Records for this task Block Start

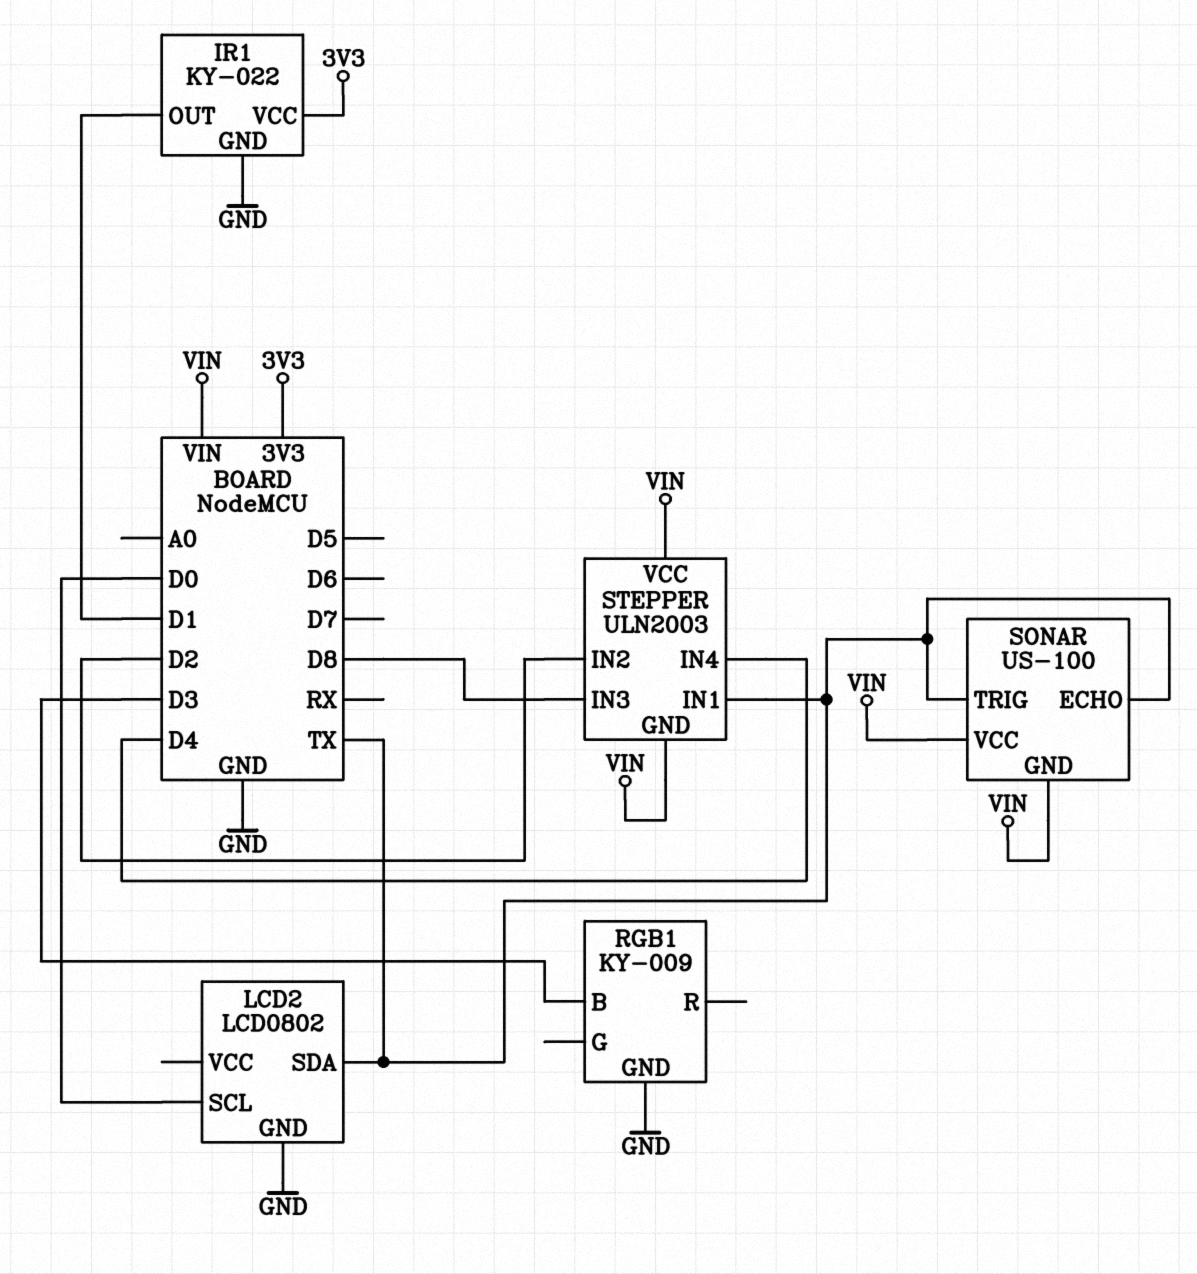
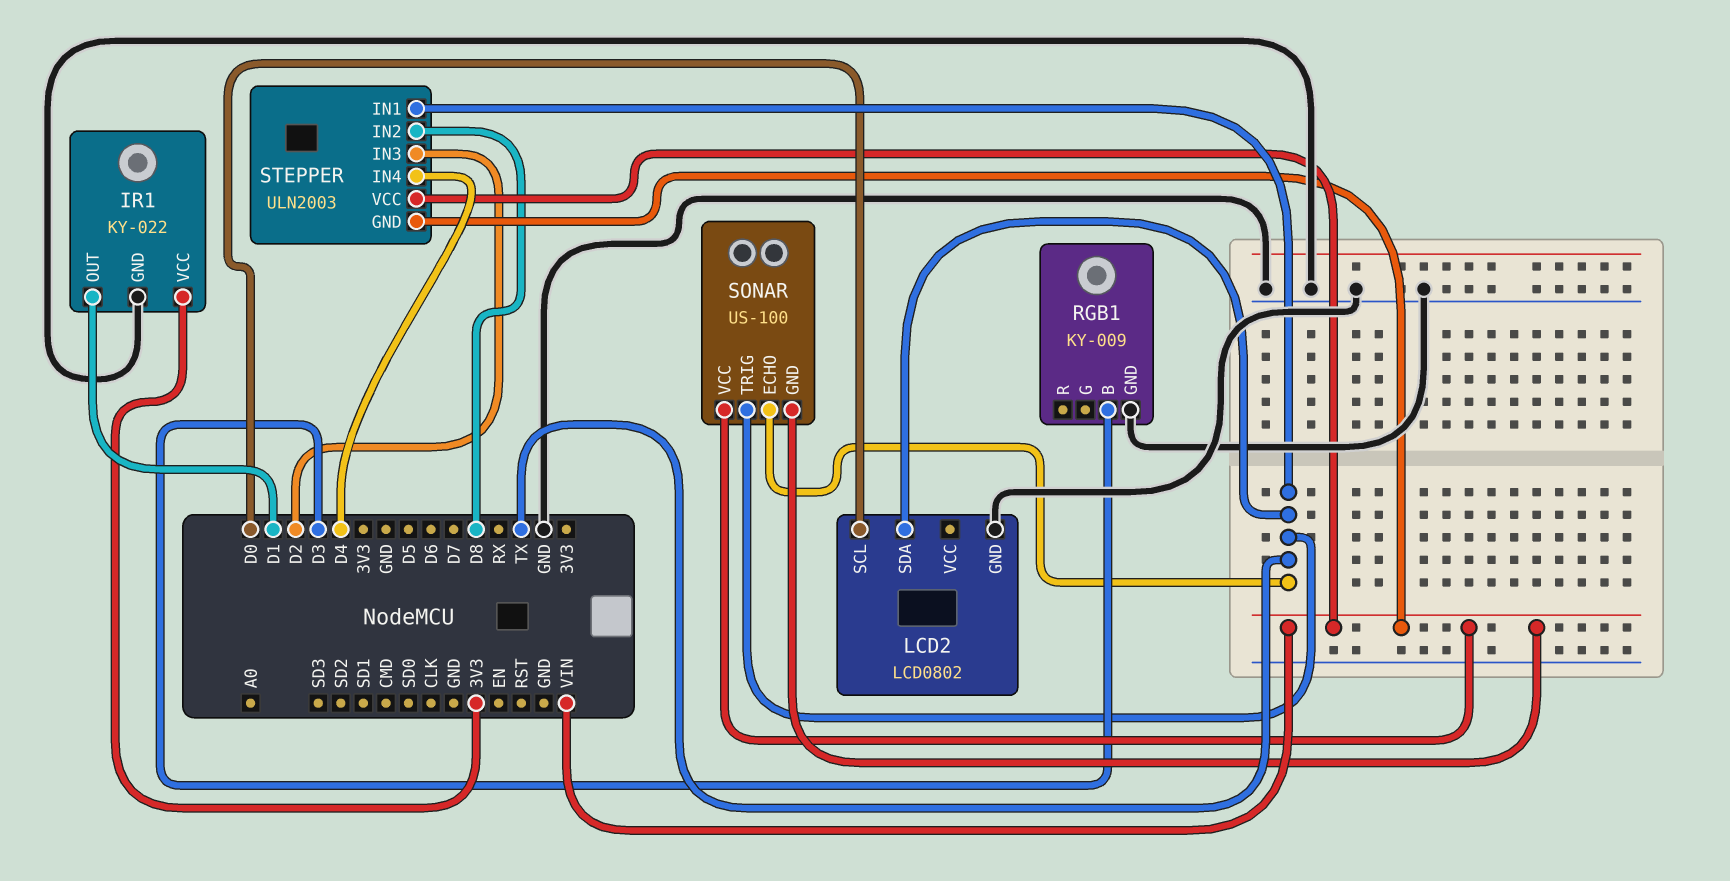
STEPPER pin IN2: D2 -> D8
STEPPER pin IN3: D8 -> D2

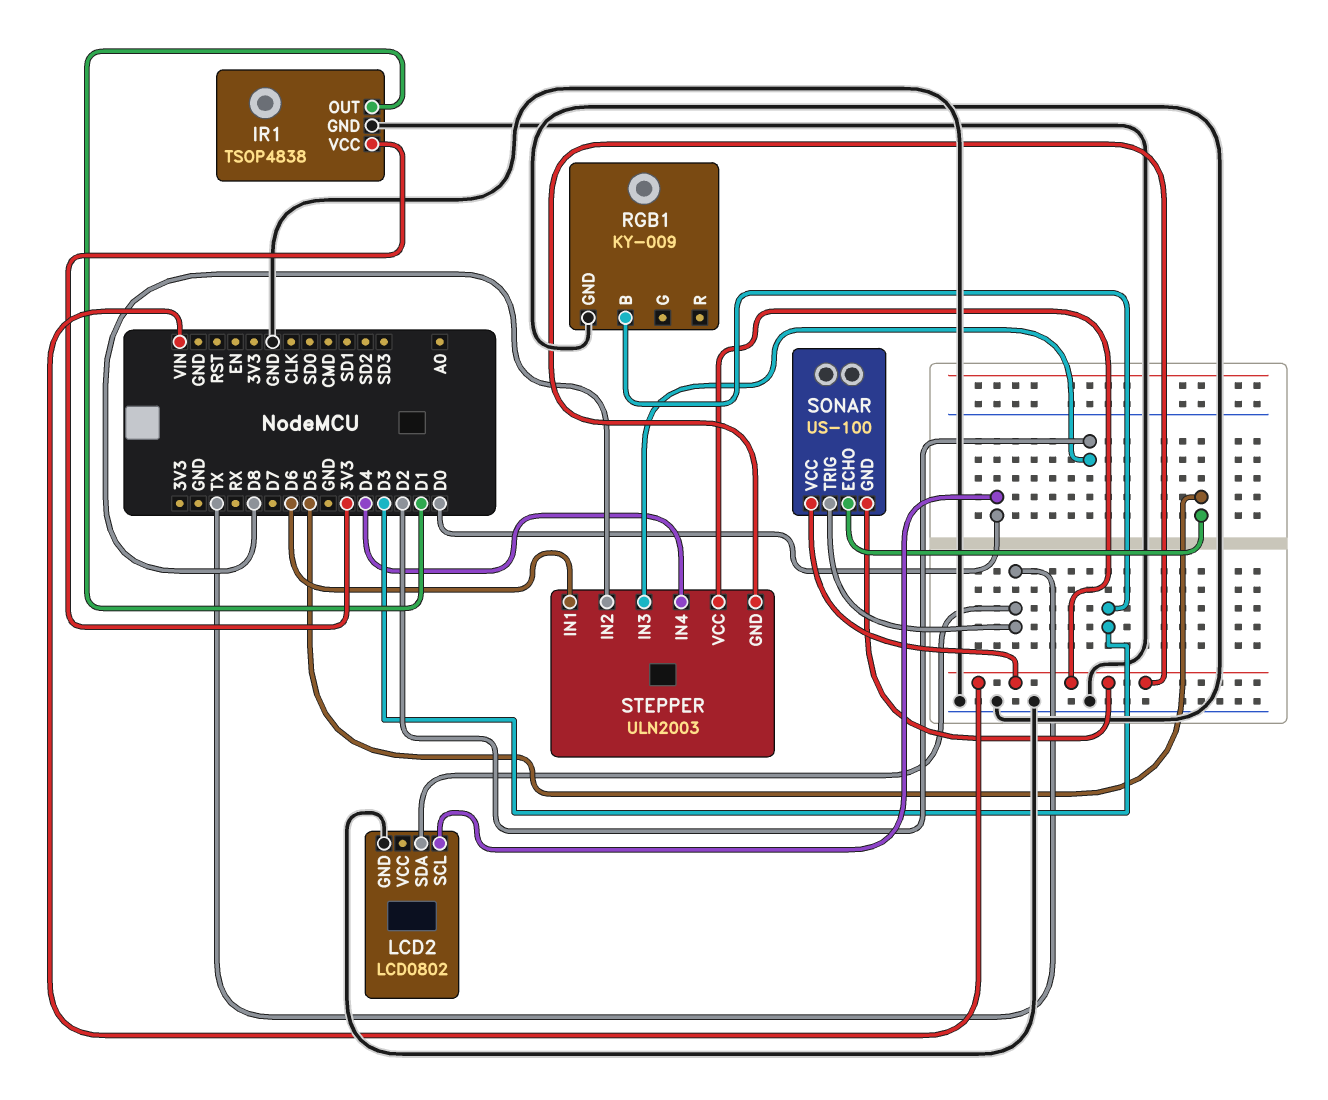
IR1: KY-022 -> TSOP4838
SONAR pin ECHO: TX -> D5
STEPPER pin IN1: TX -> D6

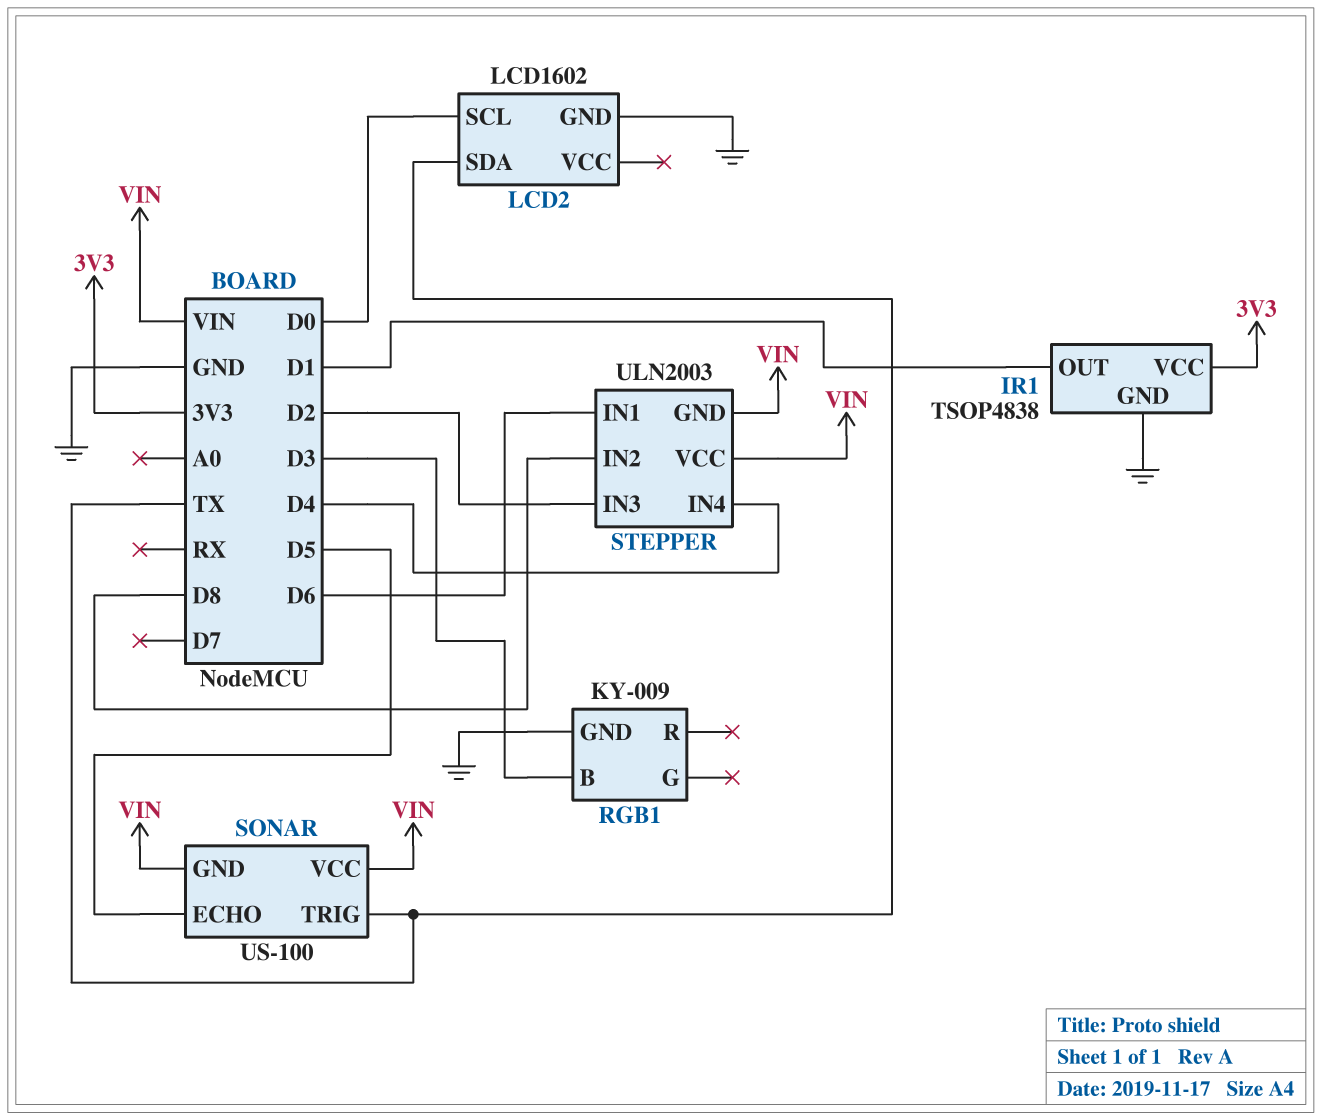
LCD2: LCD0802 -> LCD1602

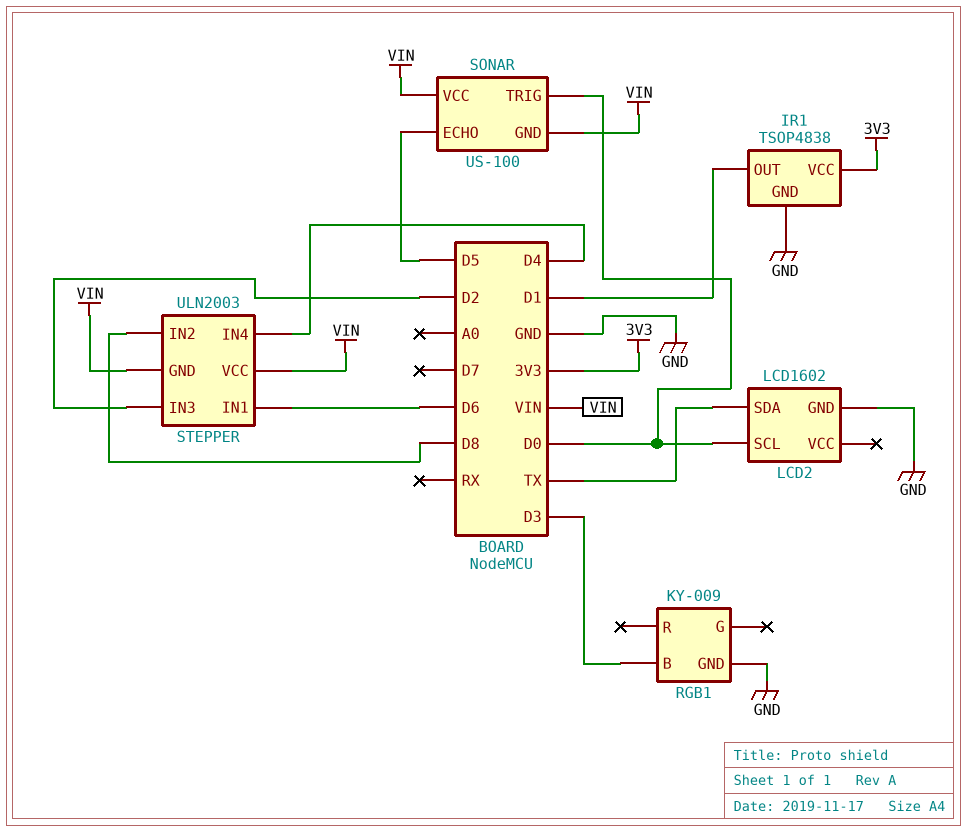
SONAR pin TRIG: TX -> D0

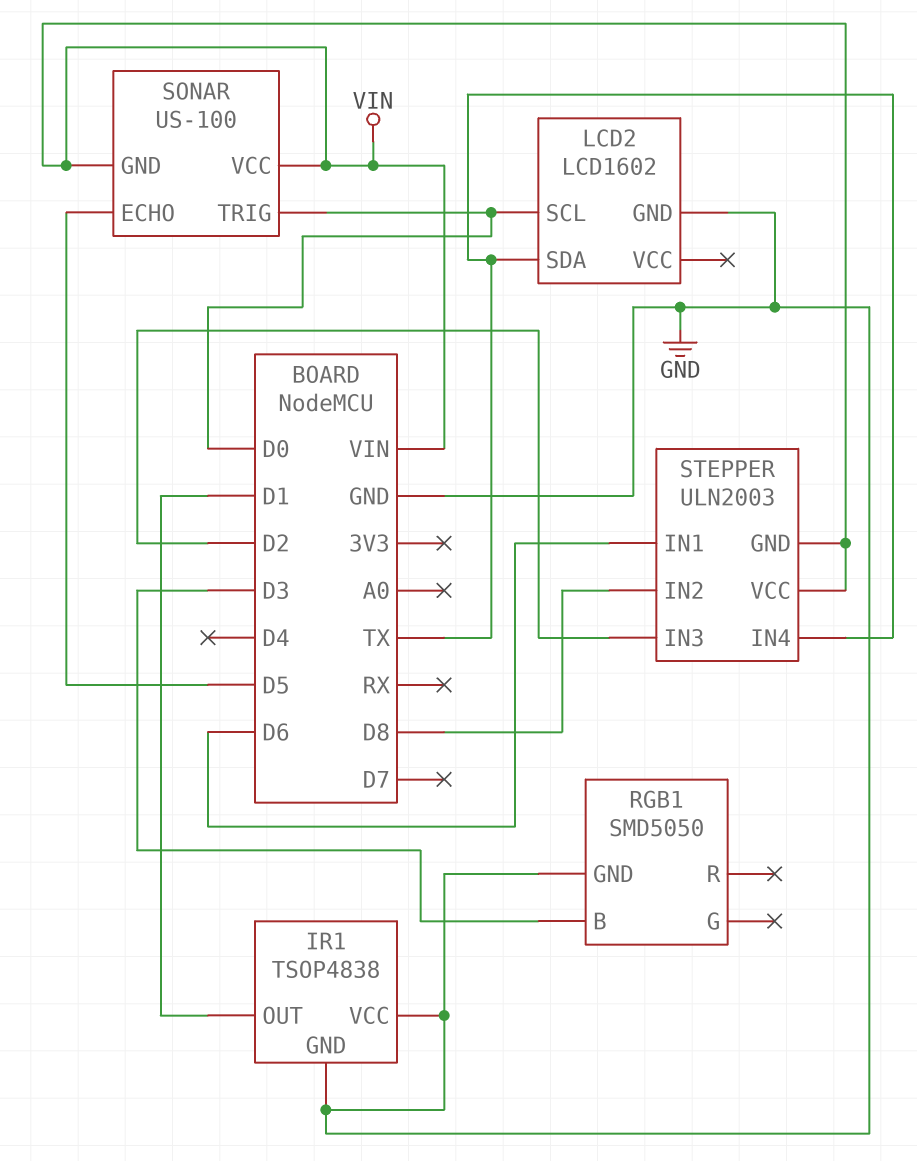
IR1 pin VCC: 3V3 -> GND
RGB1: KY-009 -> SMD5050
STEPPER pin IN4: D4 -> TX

Records for this task Block End

**Task:**
Each entry above is to be written out exactly. The pictures stay out.

**Answer space:**
STEPPER pin IN2: D2 -> D8
STEPPER pin IN3: D8 -> D2

IR1: KY-022 -> TSOP4838
SONAR pin ECHO: TX -> D5
STEPPER pin IN1: TX -> D6

LCD2: LCD0802 -> LCD1602

SONAR pin TRIG: TX -> D0

IR1 pin VCC: 3V3 -> GND
RGB1: KY-009 -> SMD5050
STEPPER pin IN4: D4 -> TX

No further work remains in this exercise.